Your task => Transcribe the whole listing below. Pictures do not go in the copy.

Excerpted records =>
============================================================
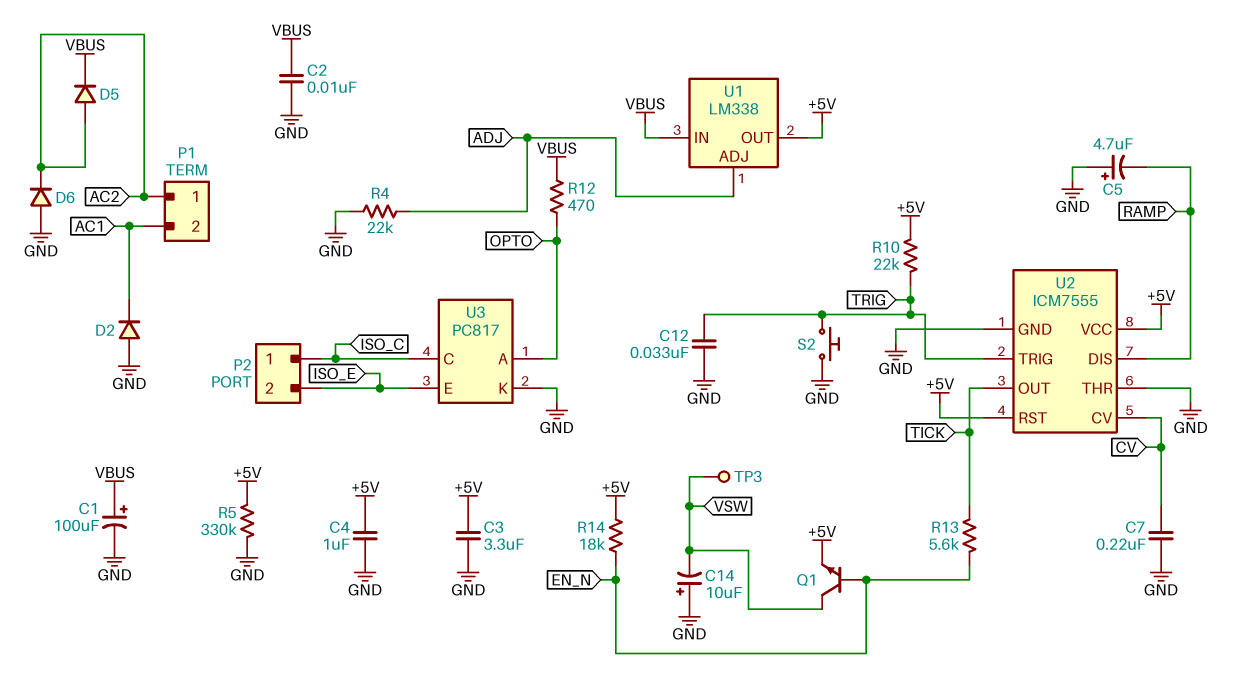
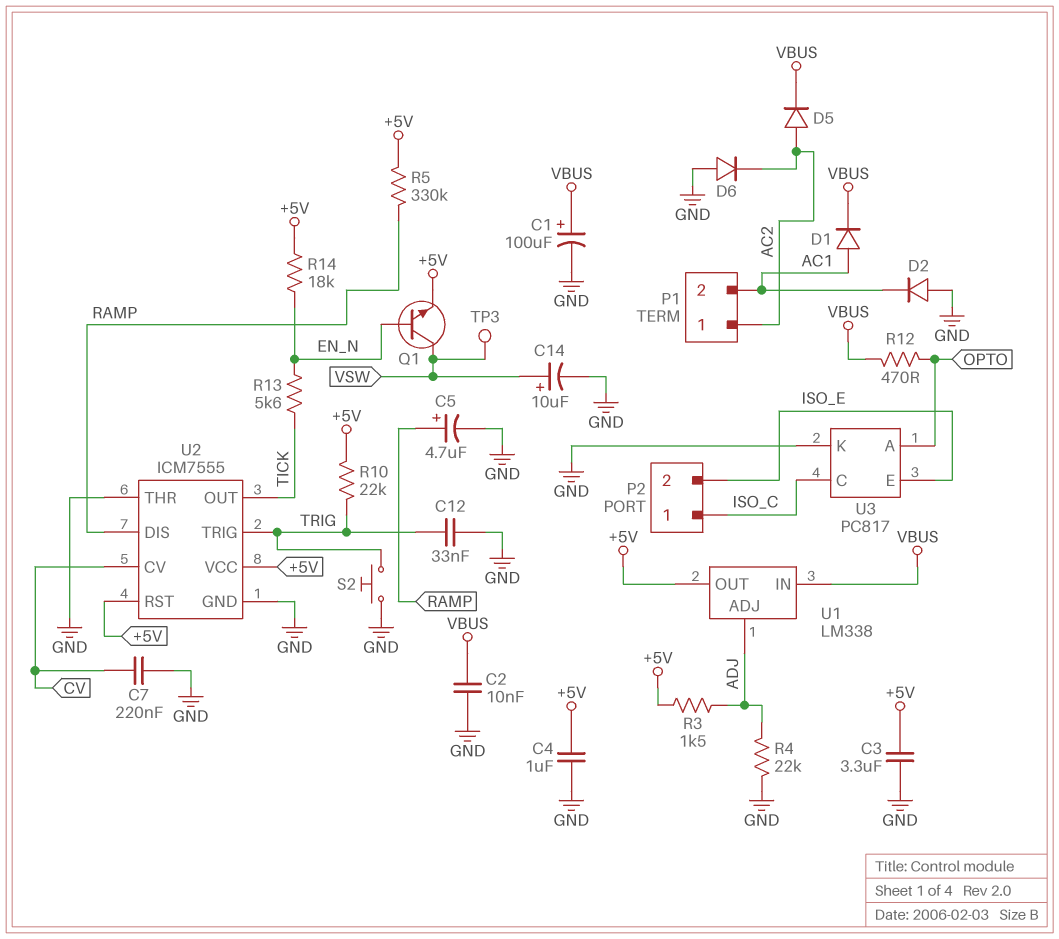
C5: 4.7uF (plus GND, minus RAMP) -> 4.7uF (plus RAMP, minus GND)
C14: 10uF (plus GND, minus VSW) -> 10uF (plus VSW, minus GND)
D1: none -> diode (A AC1, K VBUS)
R3: none -> 1.5k (+5V, ADJ)
R5: 330k (+5V, GND) -> 330k (+5V, RAMP)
============================================================
Response area =>
C5: 4.7uF (plus GND, minus RAMP) -> 4.7uF (plus RAMP, minus GND)
C14: 10uF (plus GND, minus VSW) -> 10uF (plus VSW, minus GND)
D1: none -> diode (A AC1, K VBUS)
R3: none -> 1.5k (+5V, ADJ)
R5: 330k (+5V, GND) -> 330k (+5V, RAMP)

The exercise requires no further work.